:: DATA SHOWN ::
#####
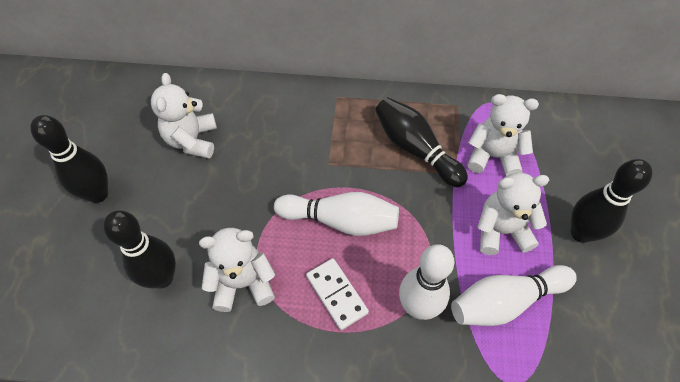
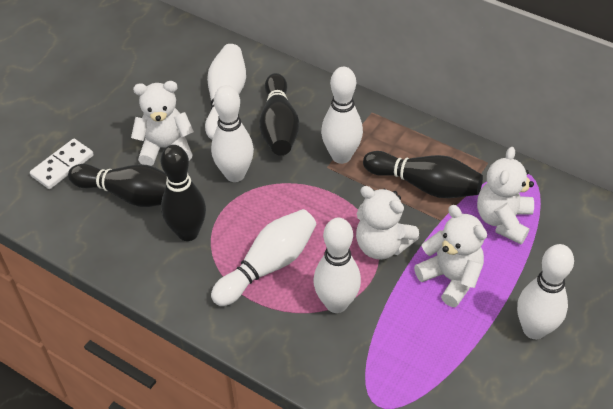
white bowling pin: 3 -> 6

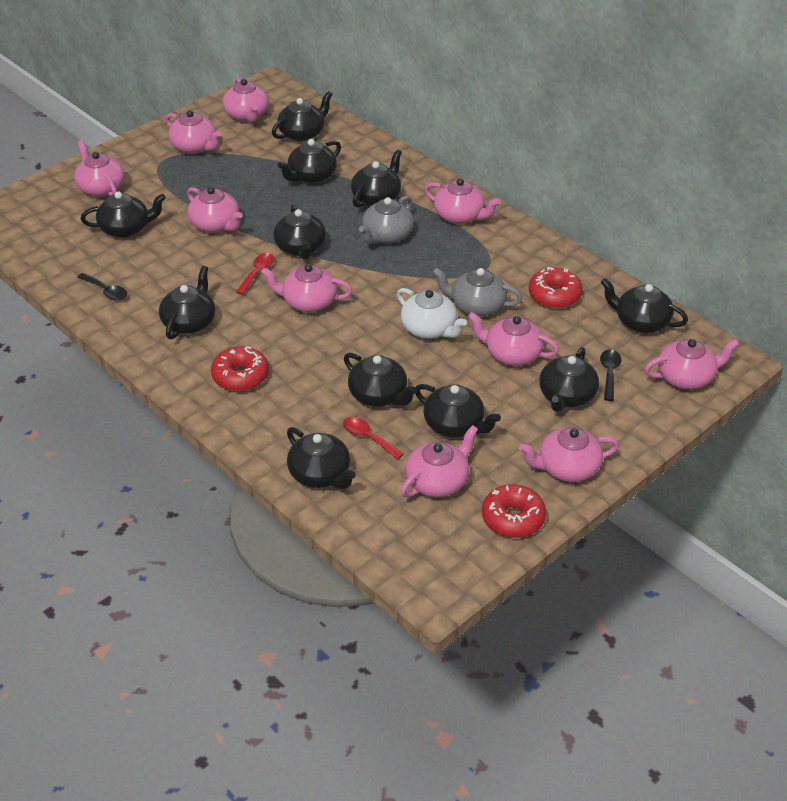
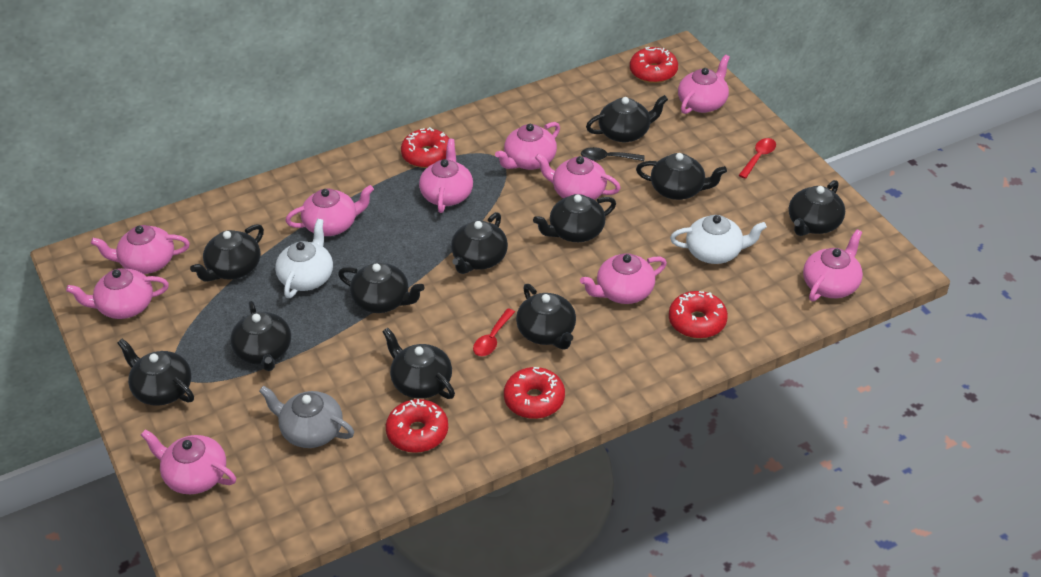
black spoon: 2 -> 1
grey teapot: 2 -> 1
red donut: 3 -> 5
white teapot: 1 -> 2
#####
:: ASSIGNMENT ::
Going through the records above, state how many lines carry "white", with no other text.

:: EXERCISE OUTPUT ::
2